Reproduce every line below exactly as written; do not include the images.

(Detected change data)
>>>

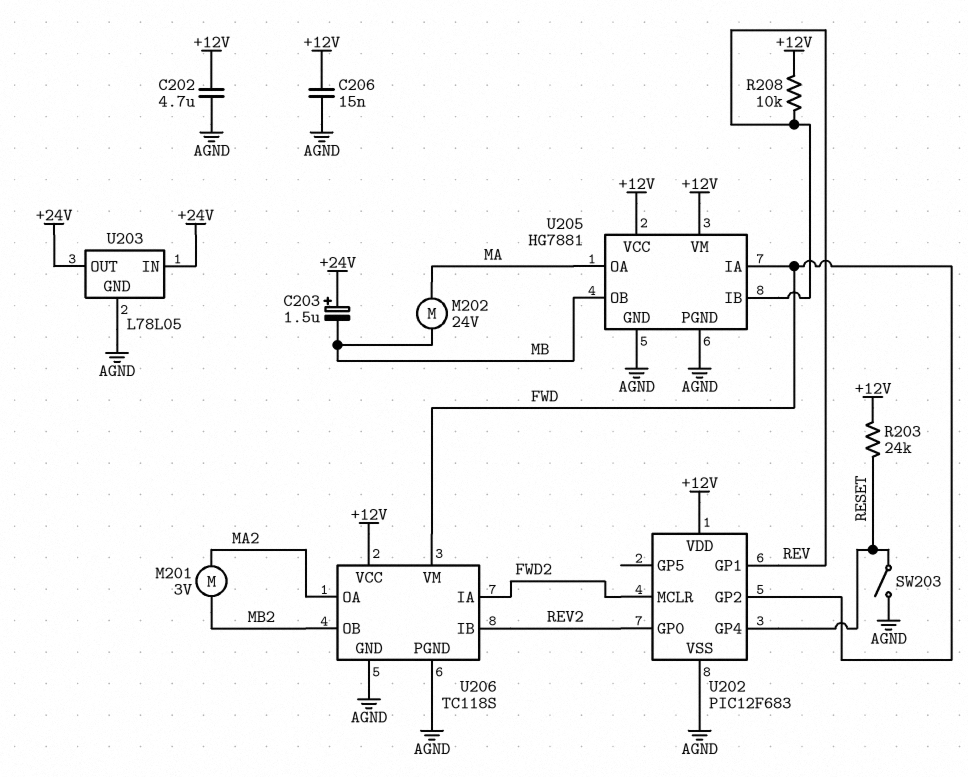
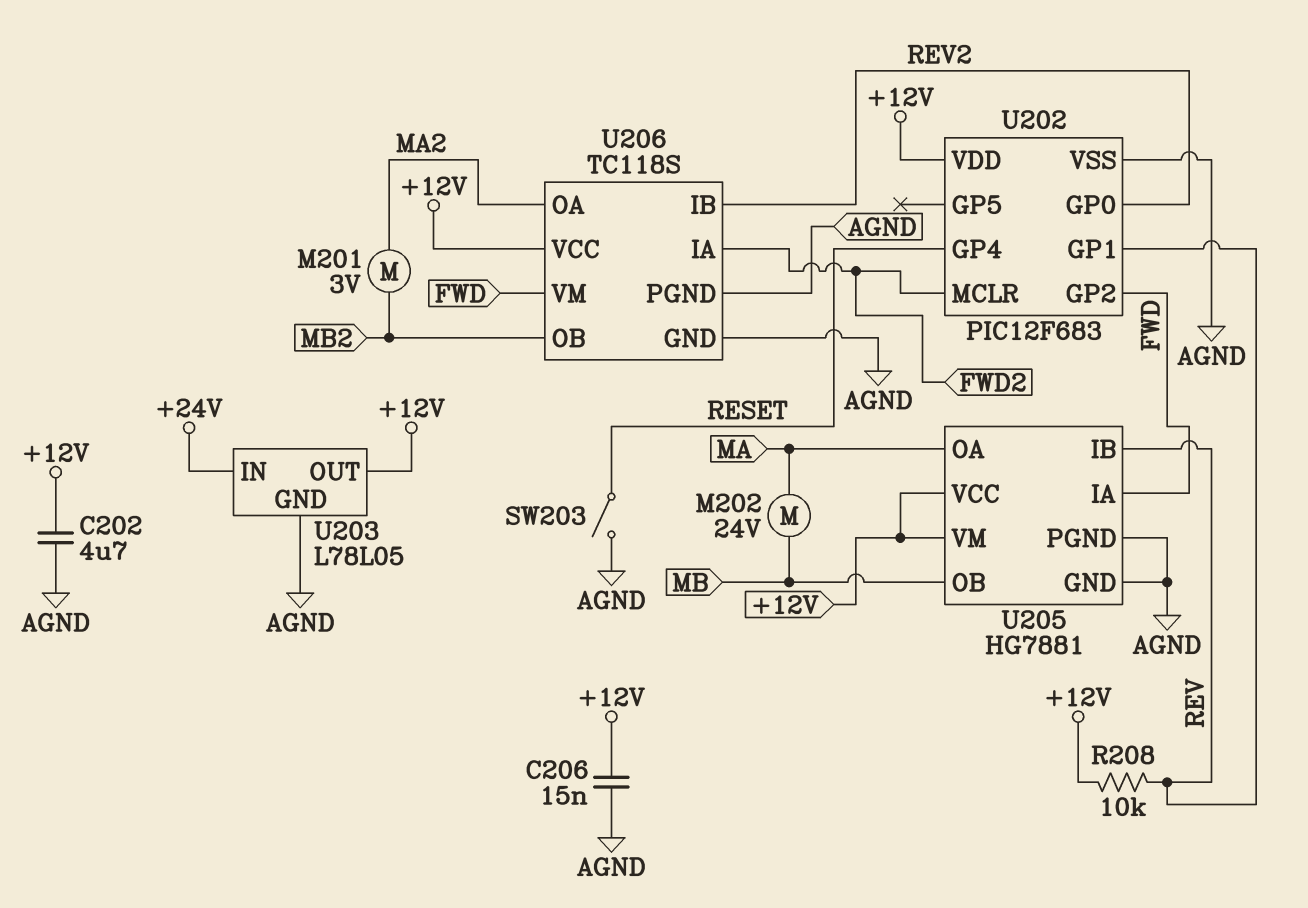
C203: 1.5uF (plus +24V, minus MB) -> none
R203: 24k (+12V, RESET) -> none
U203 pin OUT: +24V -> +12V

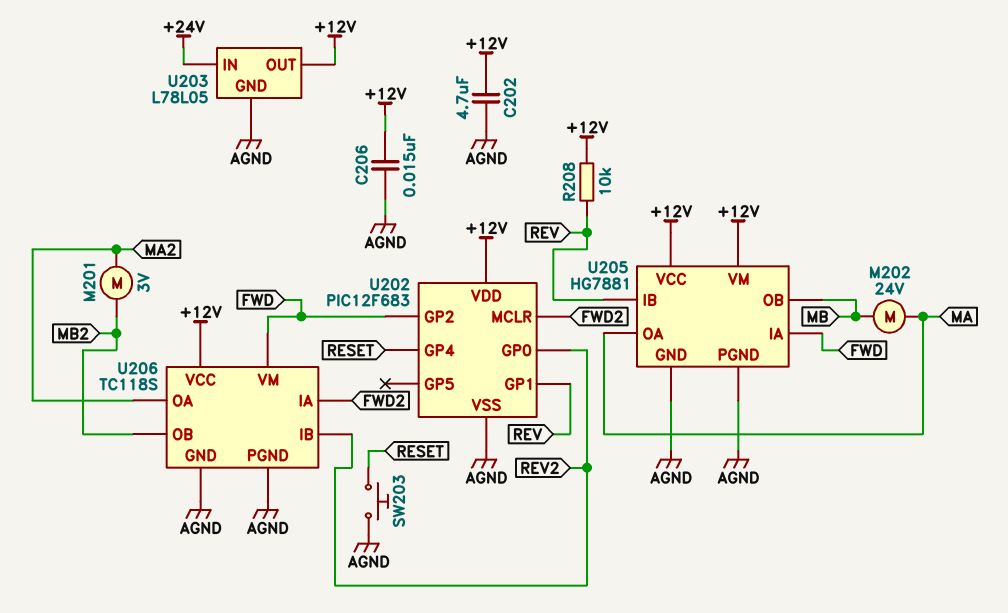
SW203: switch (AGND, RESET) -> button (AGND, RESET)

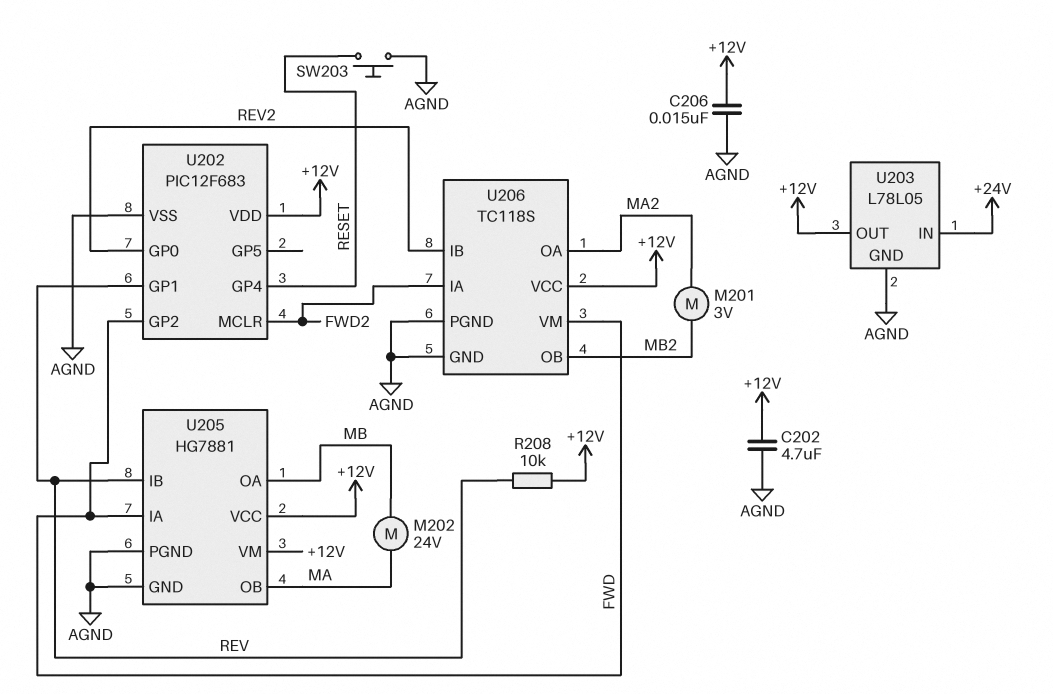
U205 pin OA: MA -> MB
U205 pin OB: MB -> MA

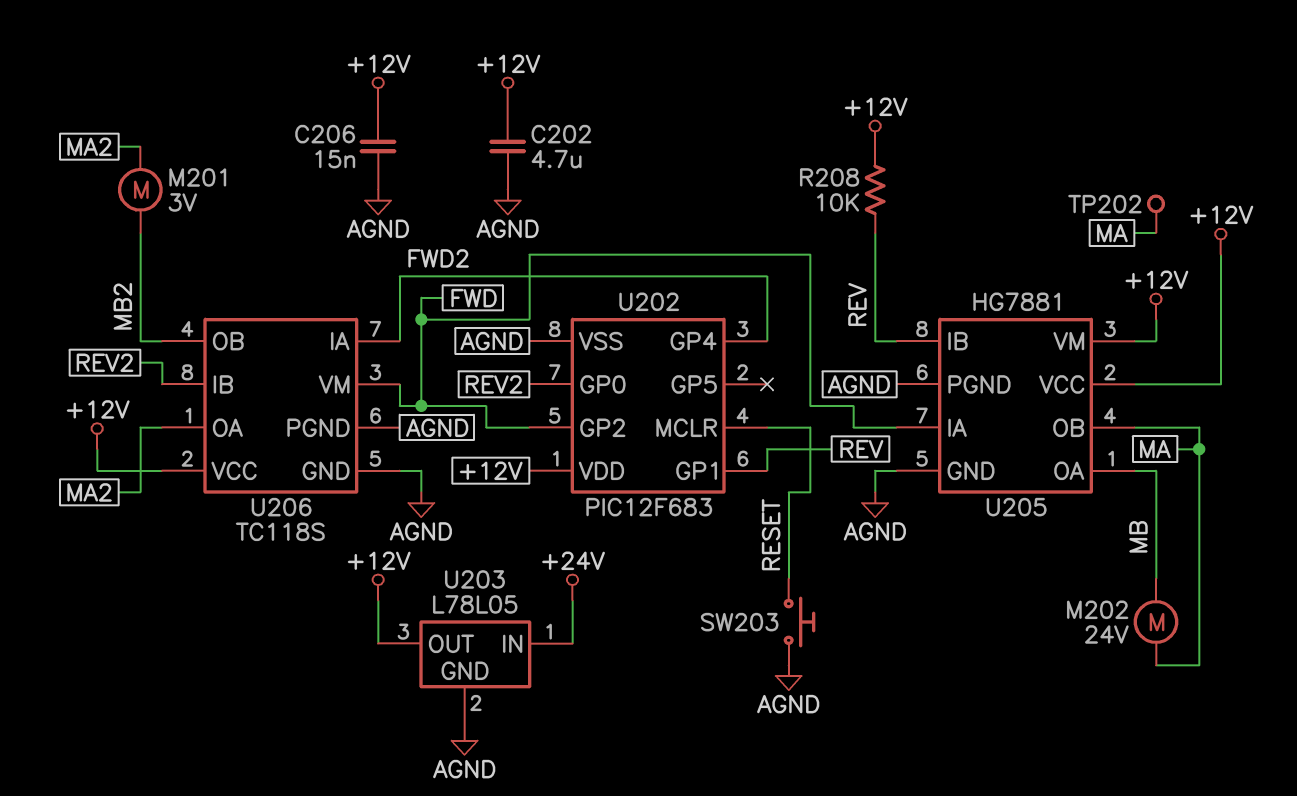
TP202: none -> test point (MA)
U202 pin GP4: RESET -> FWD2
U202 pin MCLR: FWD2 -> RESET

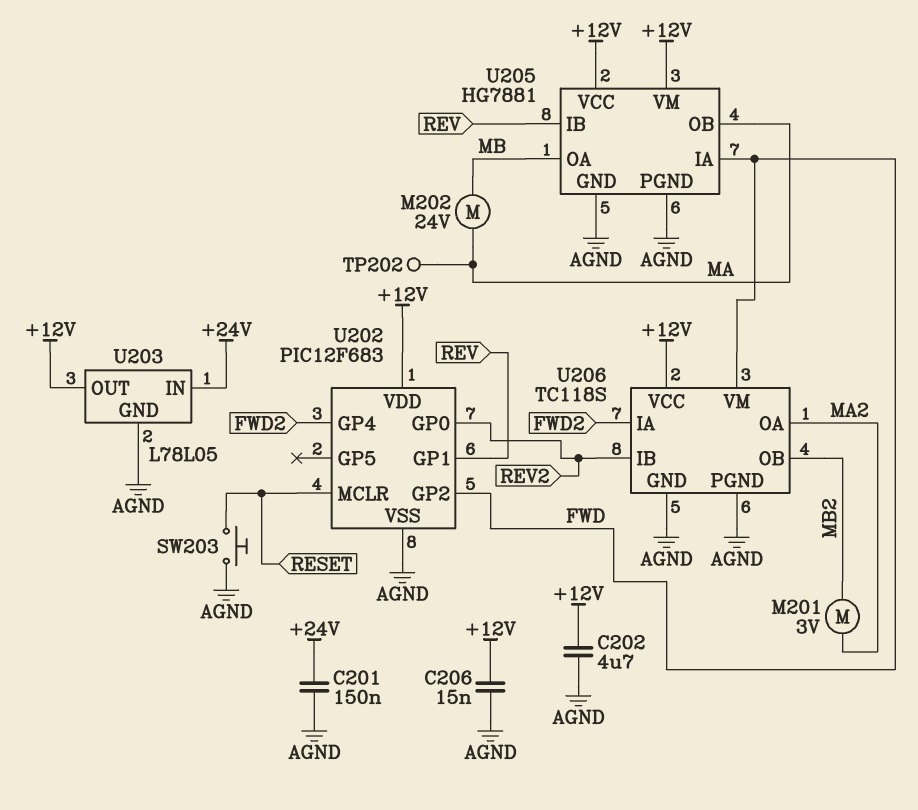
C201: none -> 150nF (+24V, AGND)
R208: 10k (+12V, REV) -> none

<<<

Response below:
C203: 1.5uF (plus +24V, minus MB) -> none
R203: 24k (+12V, RESET) -> none
U203 pin OUT: +24V -> +12V

SW203: switch (AGND, RESET) -> button (AGND, RESET)

U205 pin OA: MA -> MB
U205 pin OB: MB -> MA

TP202: none -> test point (MA)
U202 pin GP4: RESET -> FWD2
U202 pin MCLR: FWD2 -> RESET

C201: none -> 150nF (+24V, AGND)
R208: 10k (+12V, REV) -> none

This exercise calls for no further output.